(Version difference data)
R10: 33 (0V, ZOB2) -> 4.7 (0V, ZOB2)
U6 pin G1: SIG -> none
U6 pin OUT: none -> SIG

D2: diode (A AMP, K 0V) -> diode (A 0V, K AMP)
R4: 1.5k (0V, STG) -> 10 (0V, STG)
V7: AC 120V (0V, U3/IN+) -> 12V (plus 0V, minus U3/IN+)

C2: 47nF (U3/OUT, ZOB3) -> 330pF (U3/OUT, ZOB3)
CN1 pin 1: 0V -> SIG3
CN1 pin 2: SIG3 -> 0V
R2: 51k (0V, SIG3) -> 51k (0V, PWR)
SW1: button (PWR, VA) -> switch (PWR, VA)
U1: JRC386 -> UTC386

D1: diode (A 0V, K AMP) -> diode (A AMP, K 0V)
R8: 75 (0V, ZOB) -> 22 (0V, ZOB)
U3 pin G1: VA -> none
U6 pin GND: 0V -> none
* * *
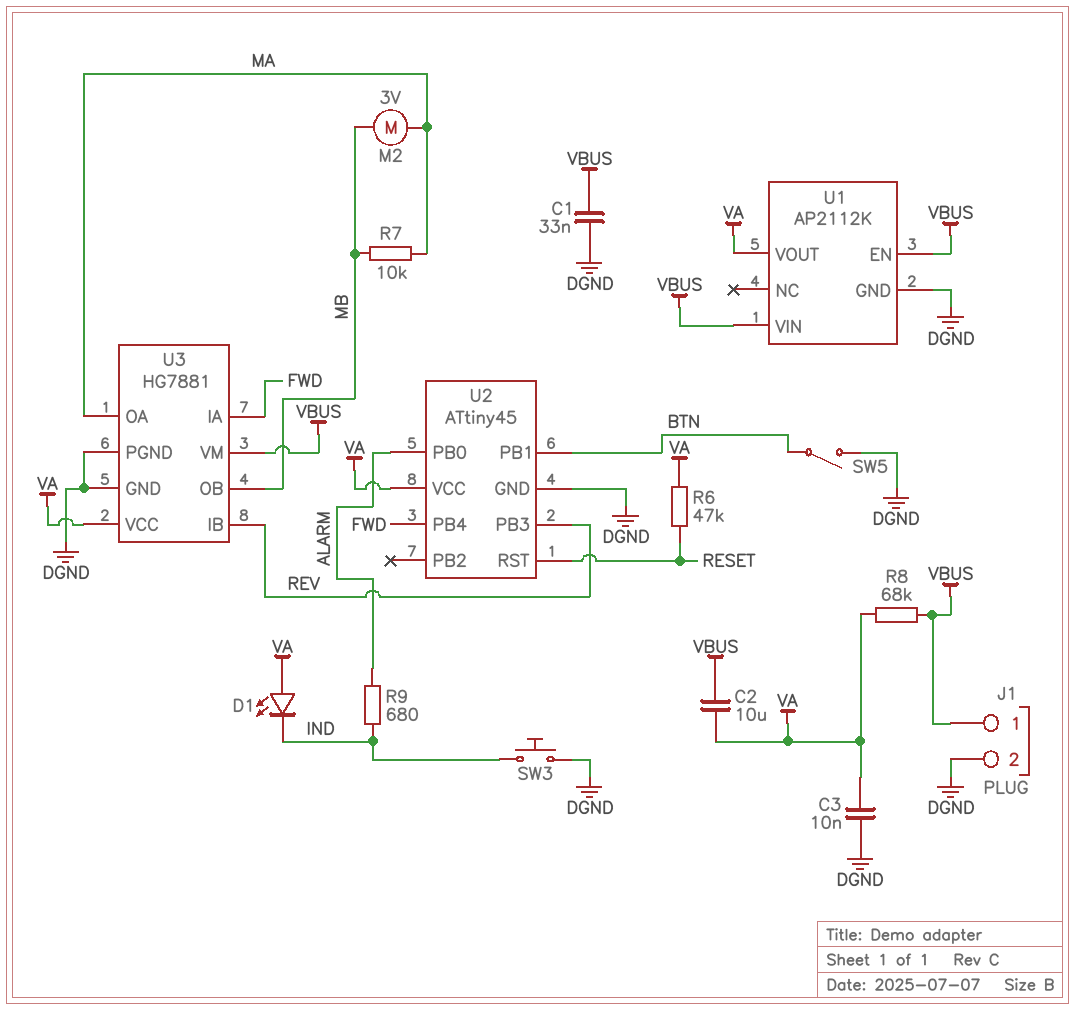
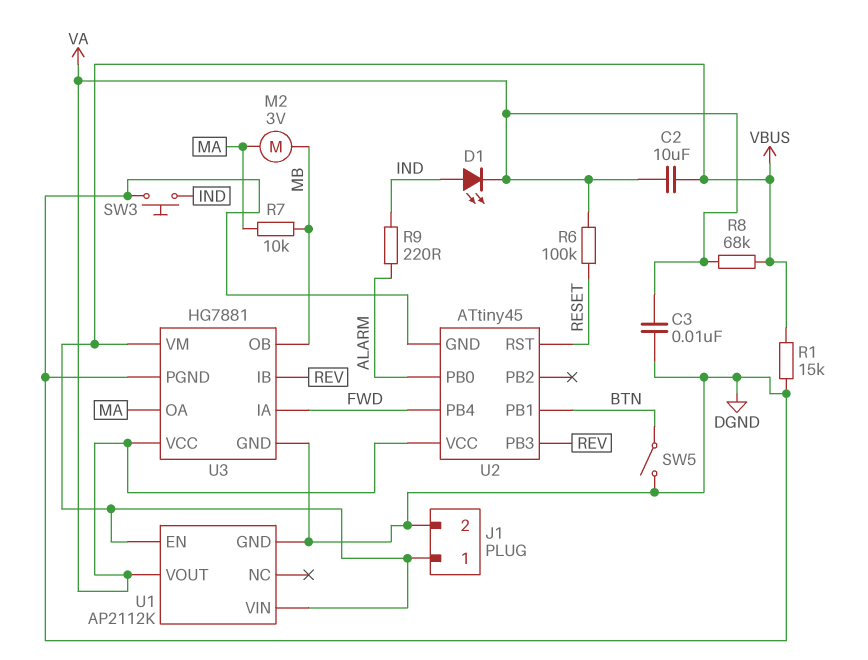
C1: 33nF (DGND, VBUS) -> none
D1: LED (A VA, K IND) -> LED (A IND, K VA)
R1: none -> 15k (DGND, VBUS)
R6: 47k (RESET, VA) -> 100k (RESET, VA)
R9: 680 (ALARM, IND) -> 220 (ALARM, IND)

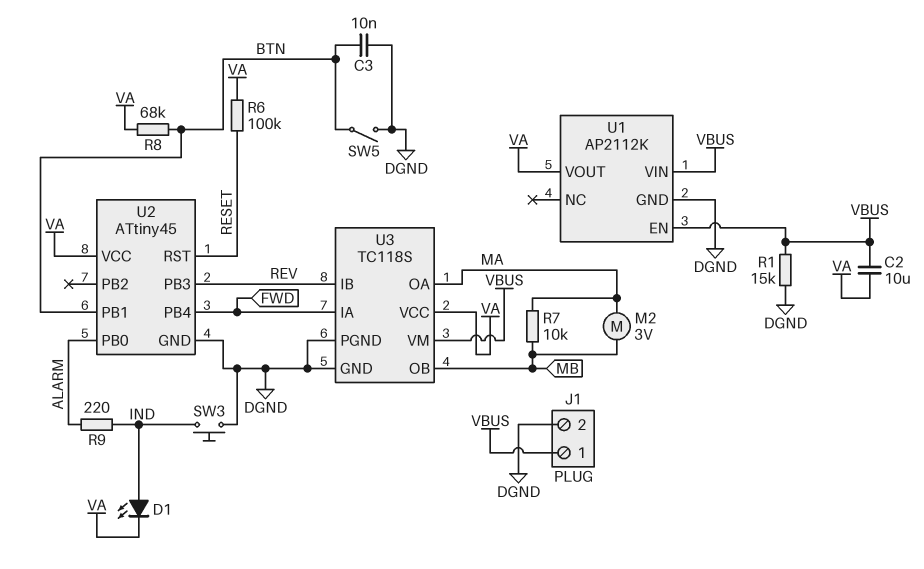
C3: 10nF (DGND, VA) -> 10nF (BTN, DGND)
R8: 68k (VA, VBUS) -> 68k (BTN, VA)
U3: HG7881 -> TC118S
--
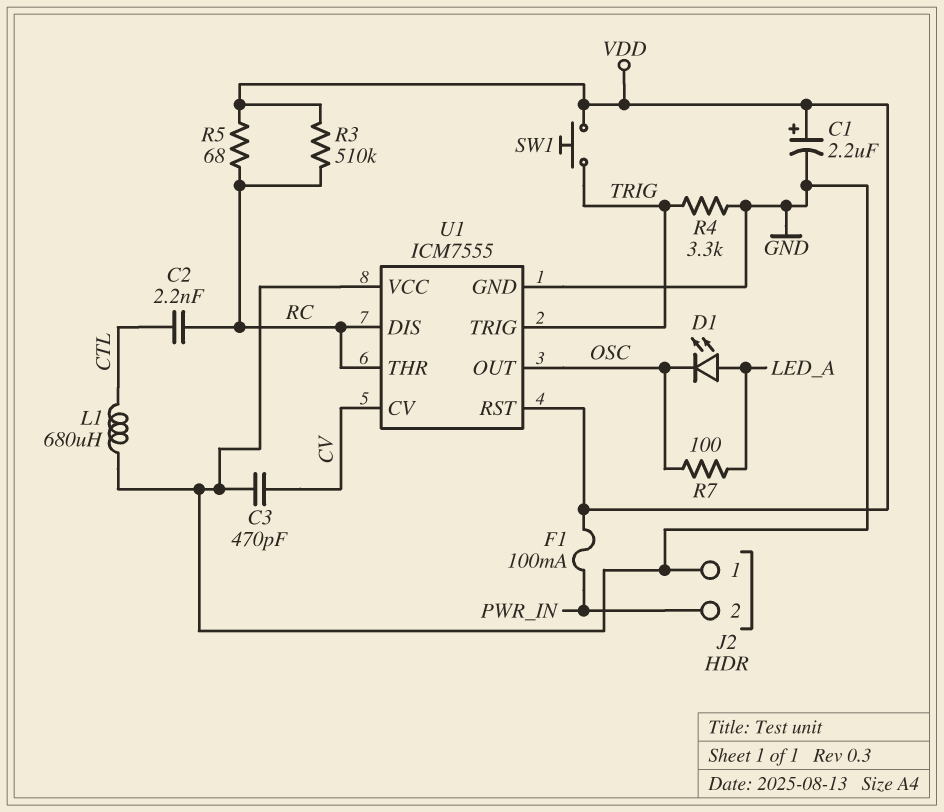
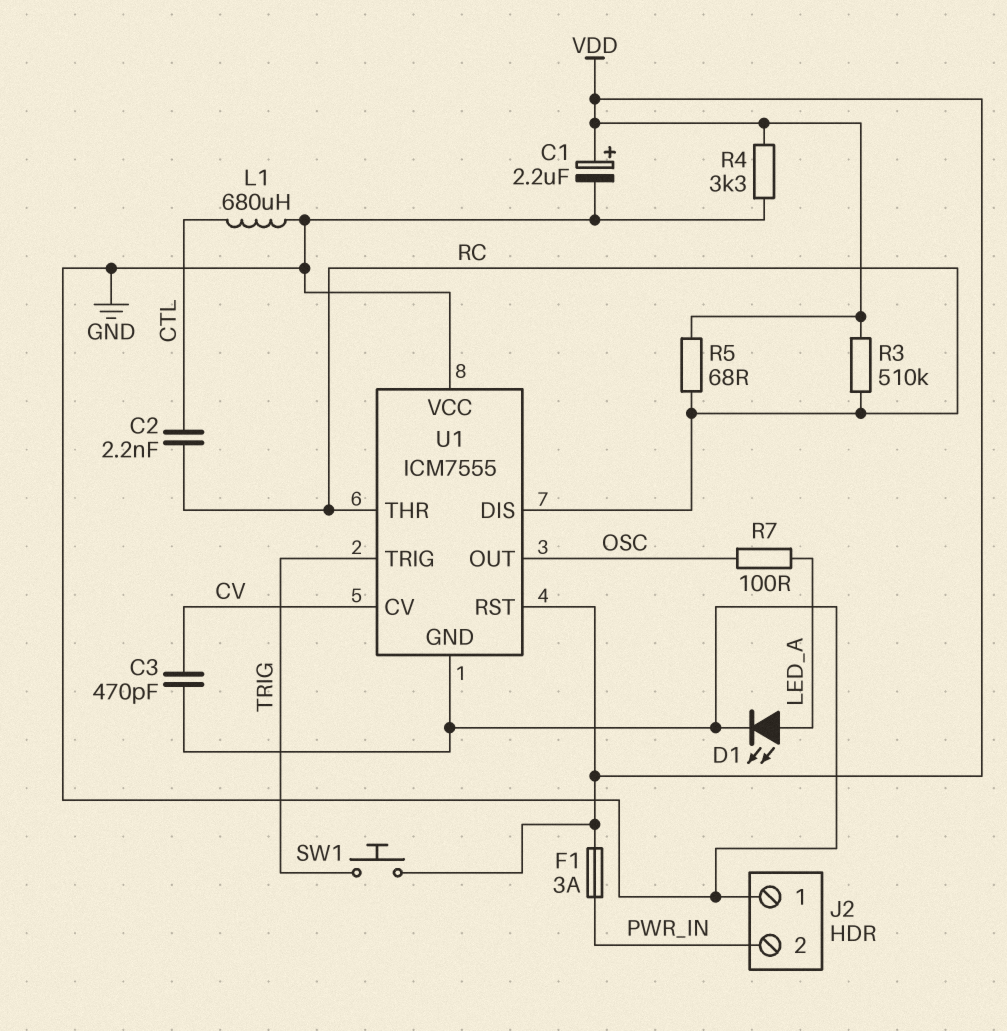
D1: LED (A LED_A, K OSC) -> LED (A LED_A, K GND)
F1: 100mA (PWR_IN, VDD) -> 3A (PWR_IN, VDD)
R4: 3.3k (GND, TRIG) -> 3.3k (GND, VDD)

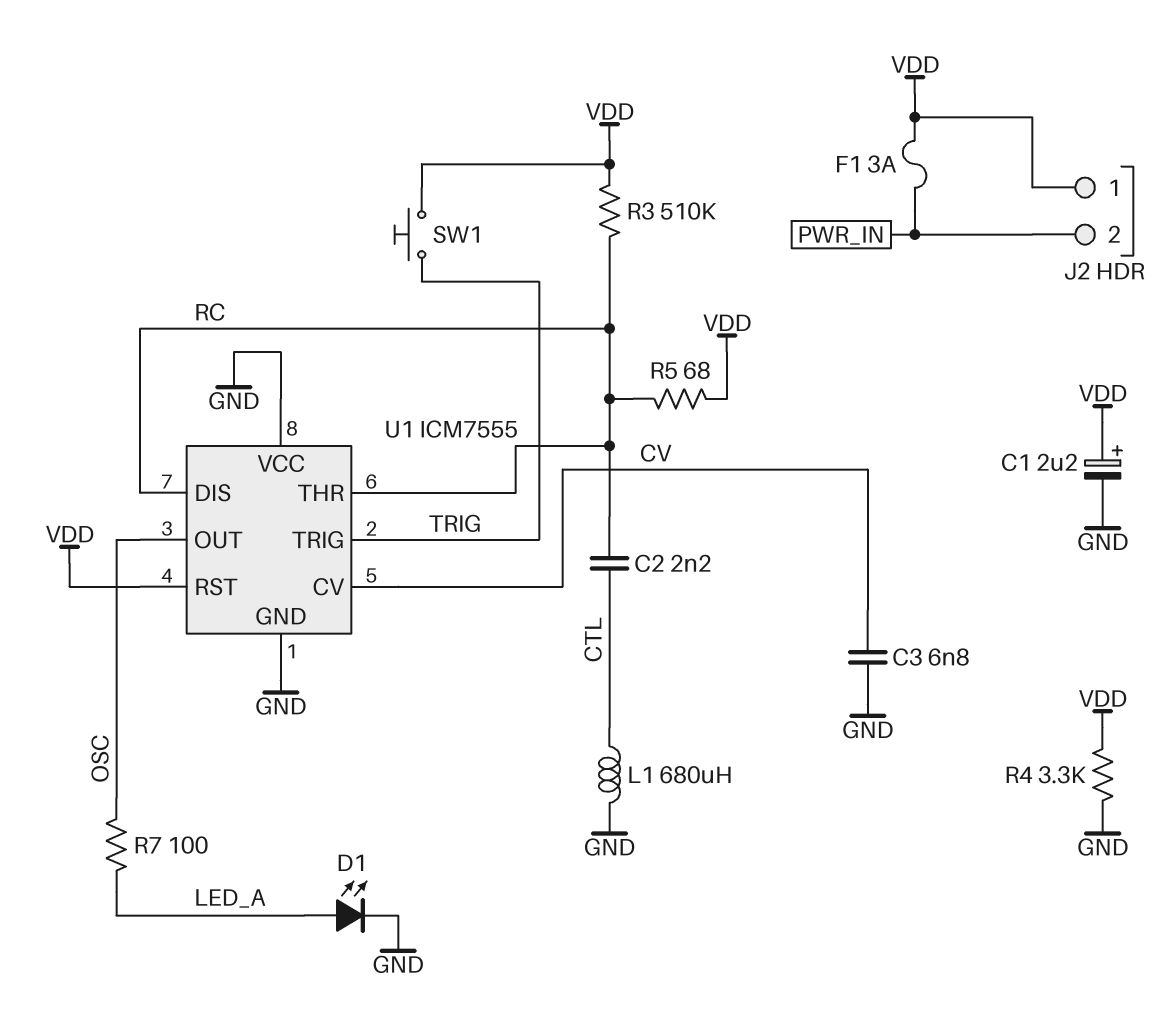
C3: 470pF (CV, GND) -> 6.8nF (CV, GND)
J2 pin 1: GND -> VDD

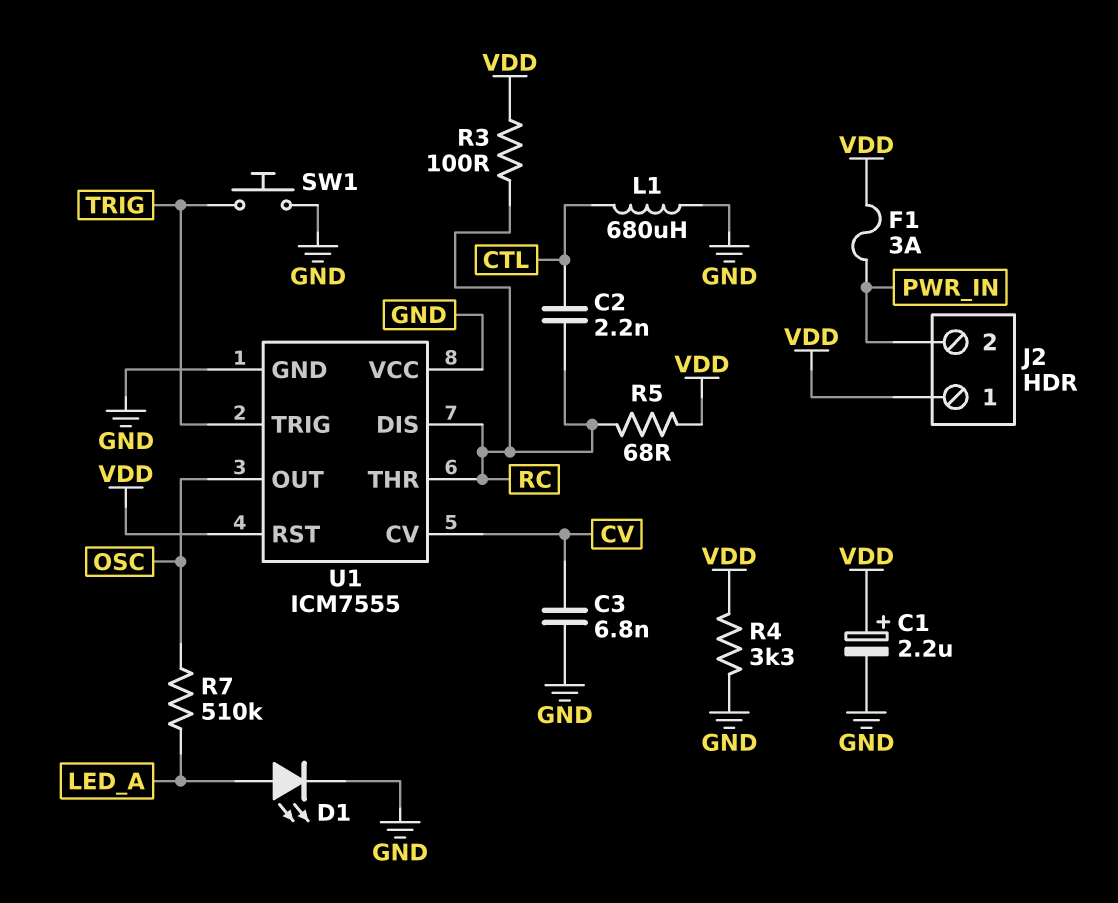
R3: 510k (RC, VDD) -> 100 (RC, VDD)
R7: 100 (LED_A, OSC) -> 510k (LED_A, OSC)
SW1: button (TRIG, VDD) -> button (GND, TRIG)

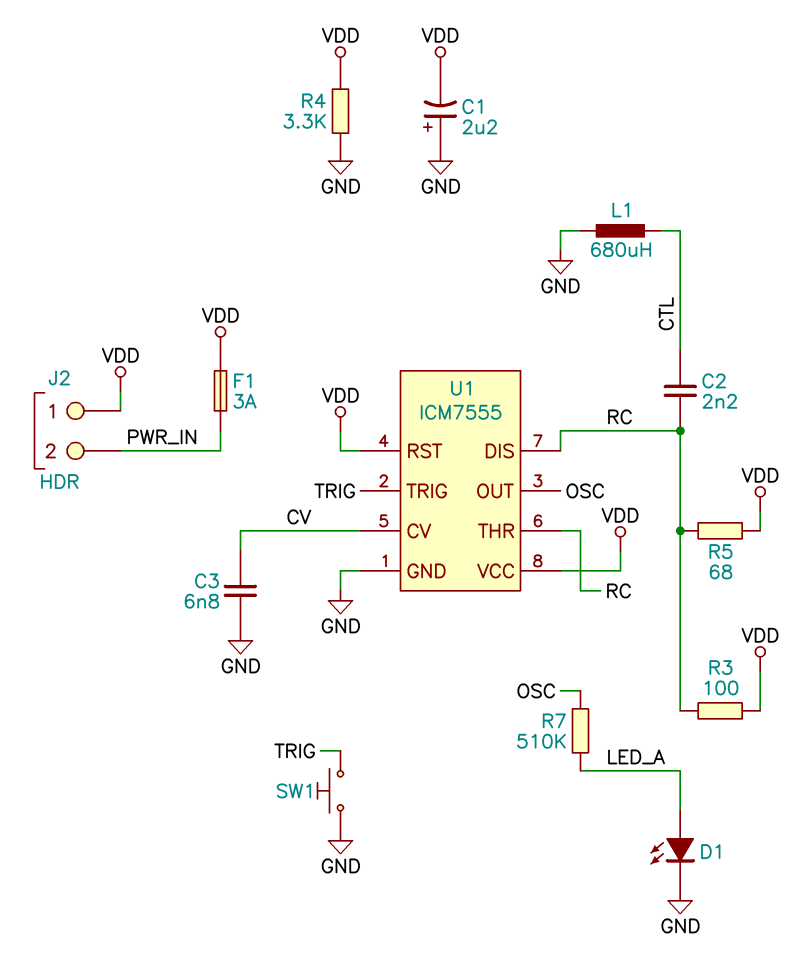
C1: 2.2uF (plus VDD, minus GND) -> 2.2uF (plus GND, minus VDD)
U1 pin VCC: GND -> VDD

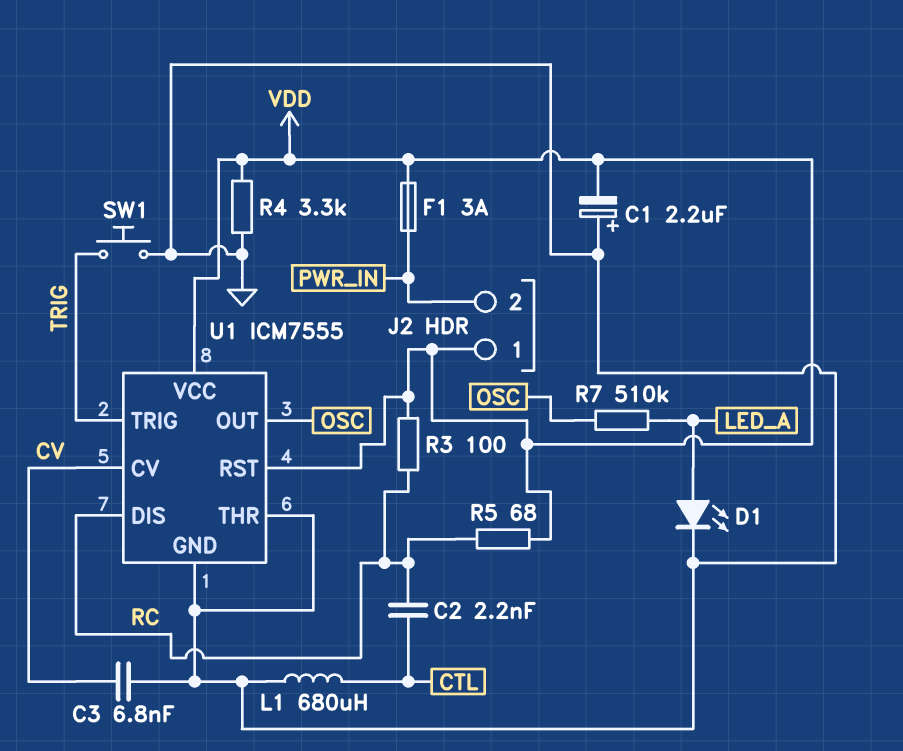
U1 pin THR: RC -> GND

> _Task goal_:
Beginning at the line above that contains "R2: 51k (0V, SIG3) -> 51k (0V, PWR)", return each line exactly through the line that contains "U6 pin GND: 0V -> none", and no others.

> _Response area_:
R2: 51k (0V, SIG3) -> 51k (0V, PWR)
SW1: button (PWR, VA) -> switch (PWR, VA)
U1: JRC386 -> UTC386

D1: diode (A 0V, K AMP) -> diode (A AMP, K 0V)
R8: 75 (0V, ZOB) -> 22 (0V, ZOB)
U3 pin G1: VA -> none
U6 pin GND: 0V -> none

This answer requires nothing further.